▶ Aim of the exercise: Every line below that contains "right" is to be copied.

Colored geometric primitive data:
++++++
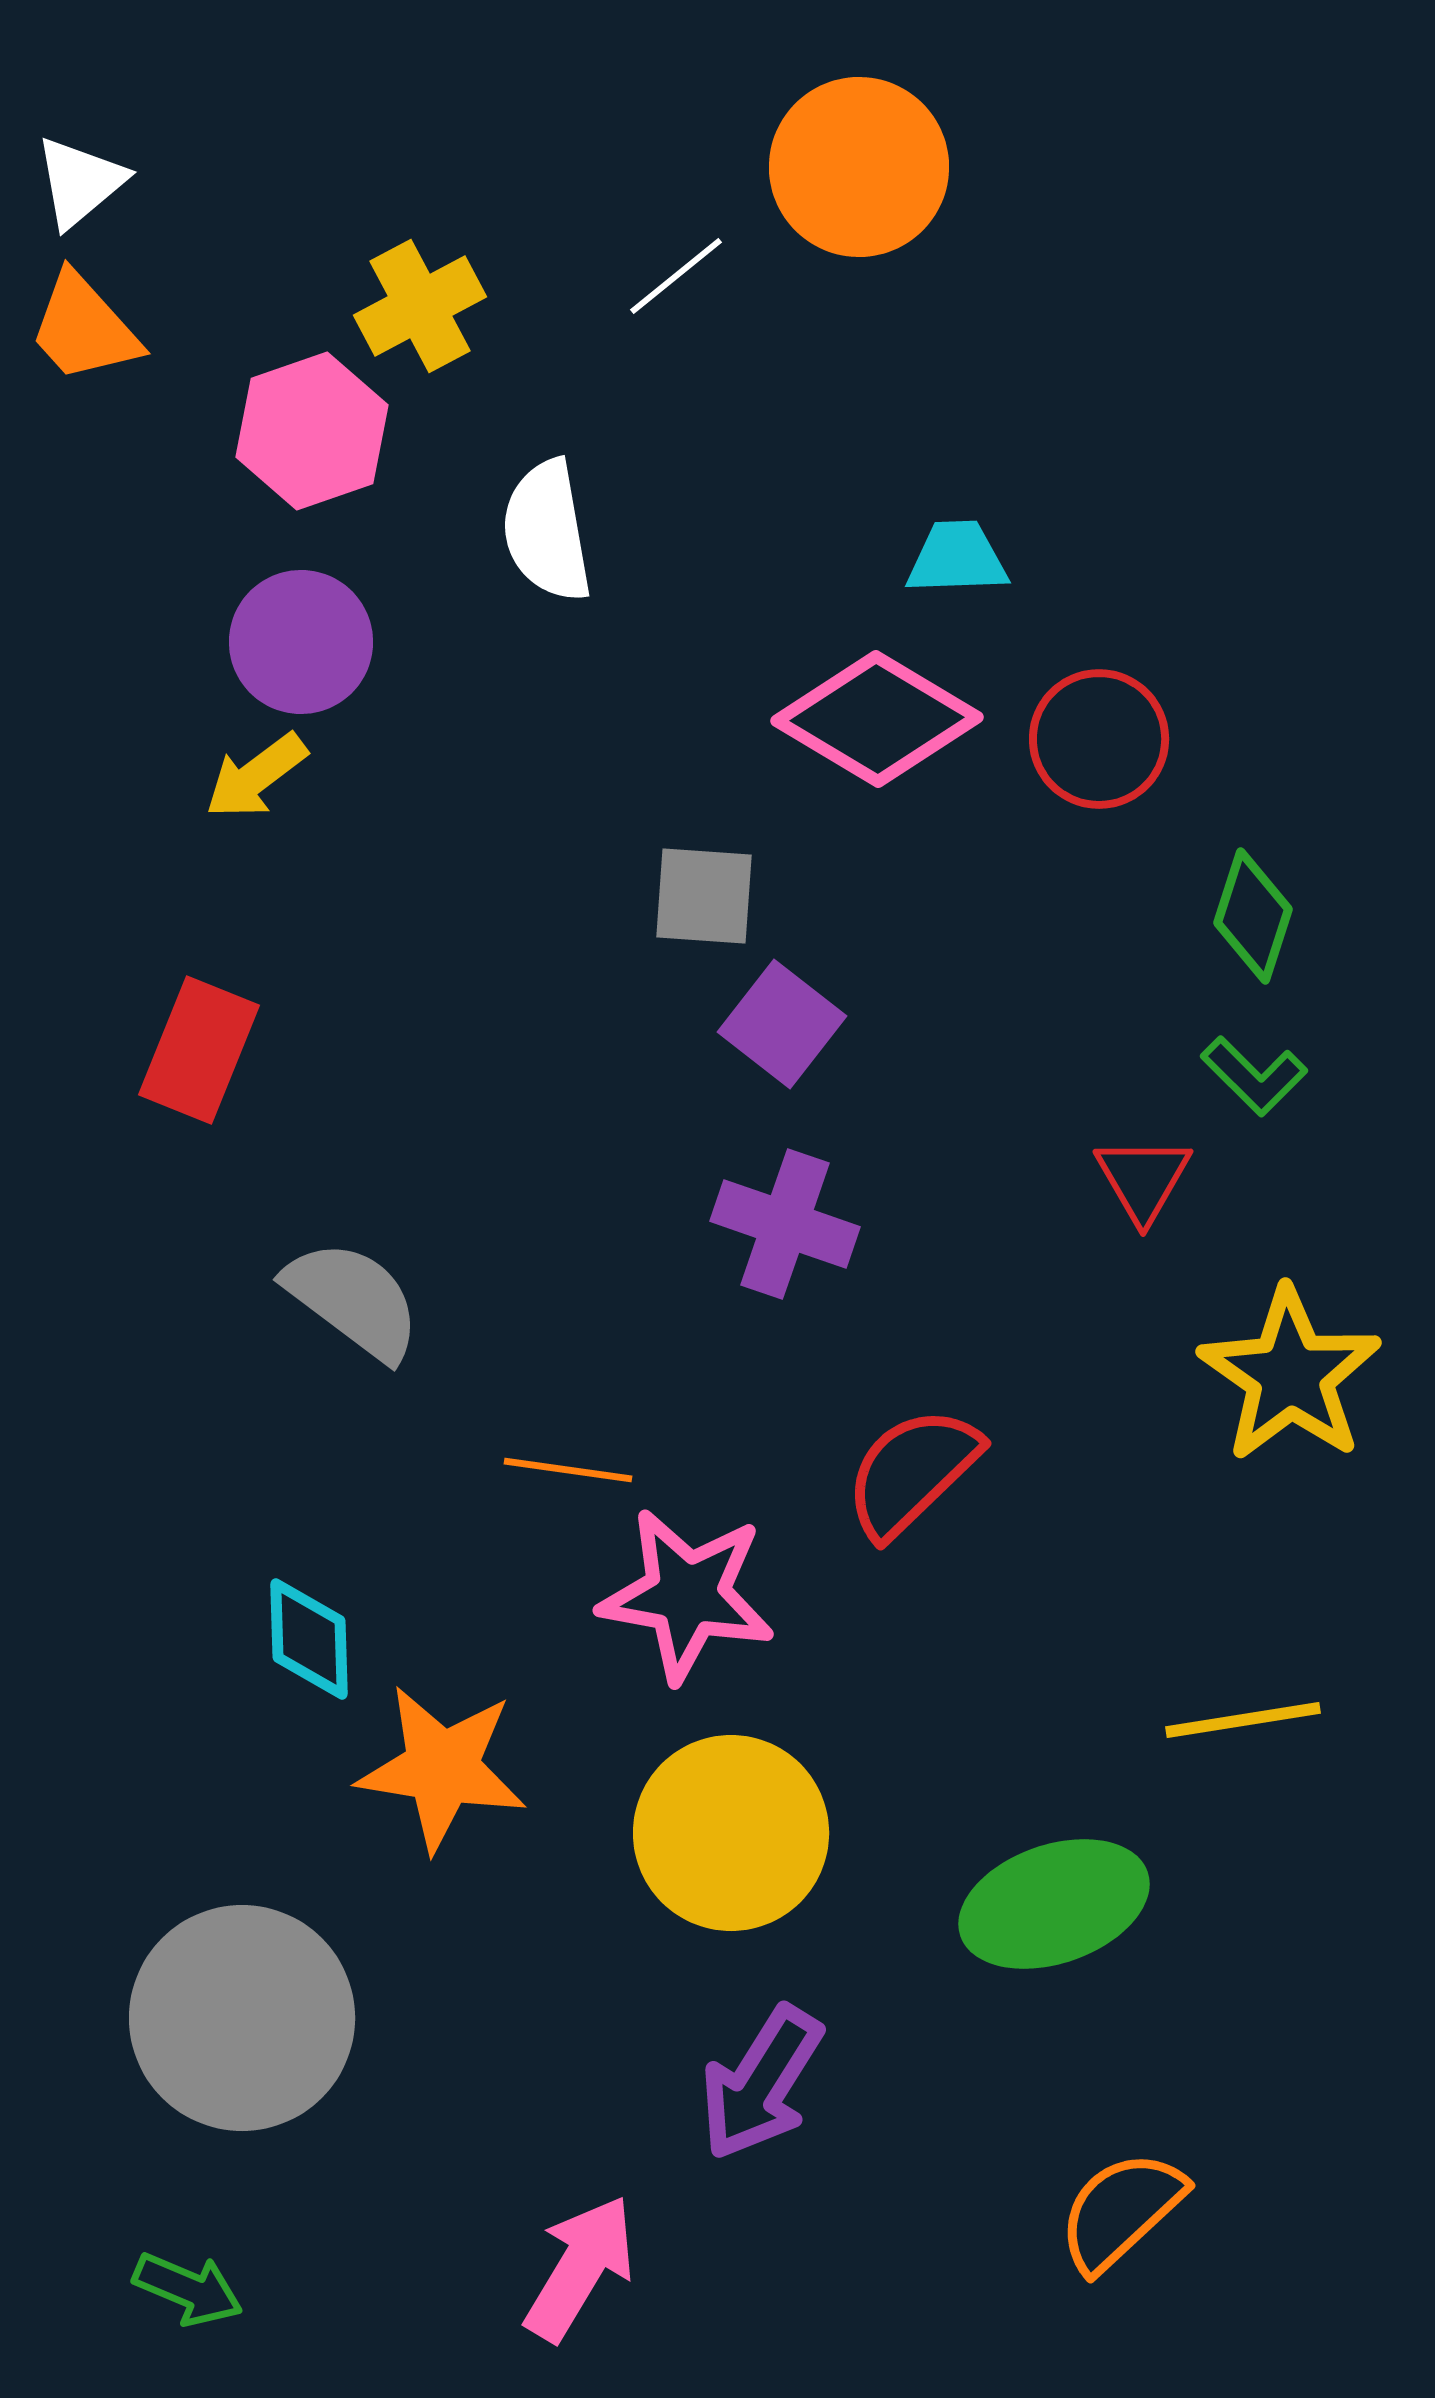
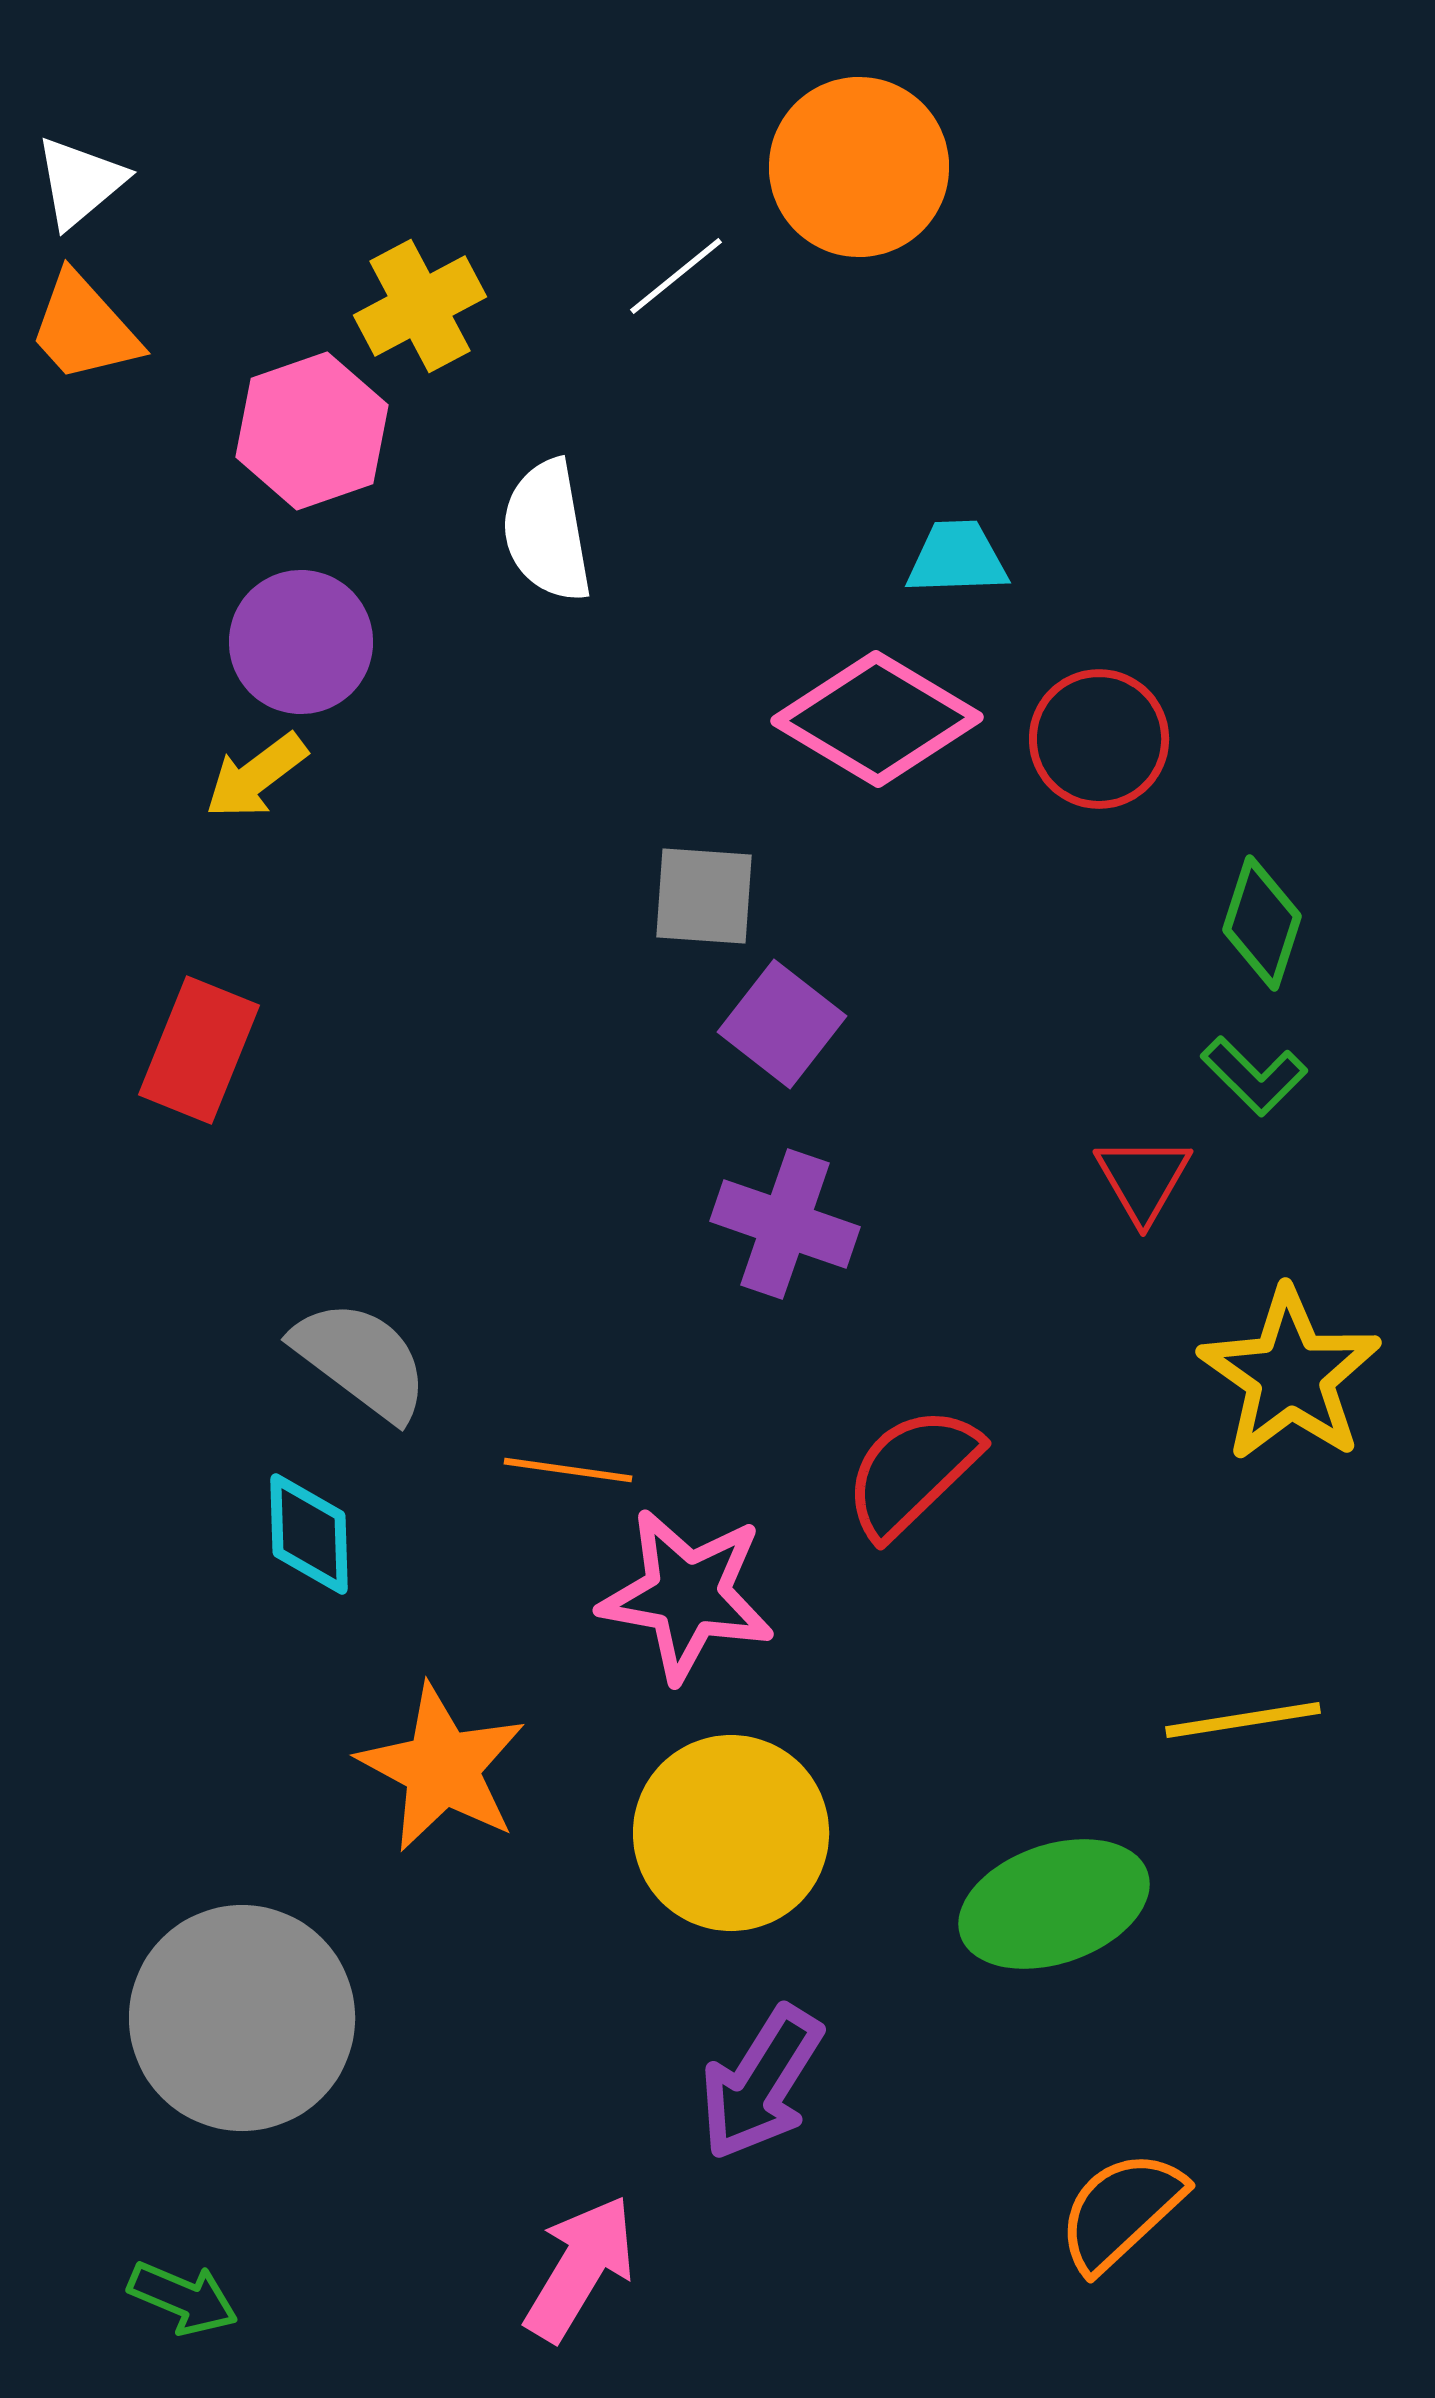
green diamond: moved 9 px right, 7 px down
gray semicircle: moved 8 px right, 60 px down
cyan diamond: moved 105 px up
orange star: rotated 19 degrees clockwise
green arrow: moved 5 px left, 9 px down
++++++
▶ Exercise solution:
green diamond: moved 9 px right, 7 px down
gray semicircle: moved 8 px right, 60 px down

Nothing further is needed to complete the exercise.